Work order:
Repeat the line that contains "gray line: (479, 942) -> (250, 787), moved" exactly, along with each following line up to and including the last line of the entries.

Dataset:
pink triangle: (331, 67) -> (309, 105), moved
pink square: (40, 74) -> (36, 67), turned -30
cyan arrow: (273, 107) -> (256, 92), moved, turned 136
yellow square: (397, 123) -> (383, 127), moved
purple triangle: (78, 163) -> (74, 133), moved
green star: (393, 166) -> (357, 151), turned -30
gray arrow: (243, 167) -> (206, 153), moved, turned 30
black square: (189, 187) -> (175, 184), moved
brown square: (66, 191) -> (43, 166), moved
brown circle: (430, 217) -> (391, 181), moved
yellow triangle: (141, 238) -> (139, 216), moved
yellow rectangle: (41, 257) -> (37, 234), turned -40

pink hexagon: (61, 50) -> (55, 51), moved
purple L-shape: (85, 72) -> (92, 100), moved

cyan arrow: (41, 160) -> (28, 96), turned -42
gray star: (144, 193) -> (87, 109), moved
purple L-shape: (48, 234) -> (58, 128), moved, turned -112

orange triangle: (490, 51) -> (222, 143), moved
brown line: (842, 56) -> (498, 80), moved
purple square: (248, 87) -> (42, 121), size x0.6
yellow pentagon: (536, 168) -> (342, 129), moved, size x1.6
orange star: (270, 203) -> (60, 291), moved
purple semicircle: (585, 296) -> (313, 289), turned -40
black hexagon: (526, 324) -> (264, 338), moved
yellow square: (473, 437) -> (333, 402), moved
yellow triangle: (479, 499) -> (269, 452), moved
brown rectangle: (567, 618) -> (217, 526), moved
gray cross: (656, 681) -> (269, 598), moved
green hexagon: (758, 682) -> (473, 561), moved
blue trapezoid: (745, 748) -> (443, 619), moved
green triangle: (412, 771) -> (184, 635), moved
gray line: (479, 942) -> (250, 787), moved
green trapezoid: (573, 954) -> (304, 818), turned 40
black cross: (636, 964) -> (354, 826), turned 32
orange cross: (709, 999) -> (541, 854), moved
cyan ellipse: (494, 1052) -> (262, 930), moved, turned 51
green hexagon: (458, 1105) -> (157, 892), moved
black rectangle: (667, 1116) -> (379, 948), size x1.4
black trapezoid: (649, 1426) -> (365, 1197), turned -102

Result of the task:
gray line: (479, 942) -> (250, 787), moved
green trapezoid: (573, 954) -> (304, 818), turned 40
black cross: (636, 964) -> (354, 826), turned 32
orange cross: (709, 999) -> (541, 854), moved
cyan ellipse: (494, 1052) -> (262, 930), moved, turned 51
green hexagon: (458, 1105) -> (157, 892), moved
black rectangle: (667, 1116) -> (379, 948), size x1.4
black trapezoid: (649, 1426) -> (365, 1197), turned -102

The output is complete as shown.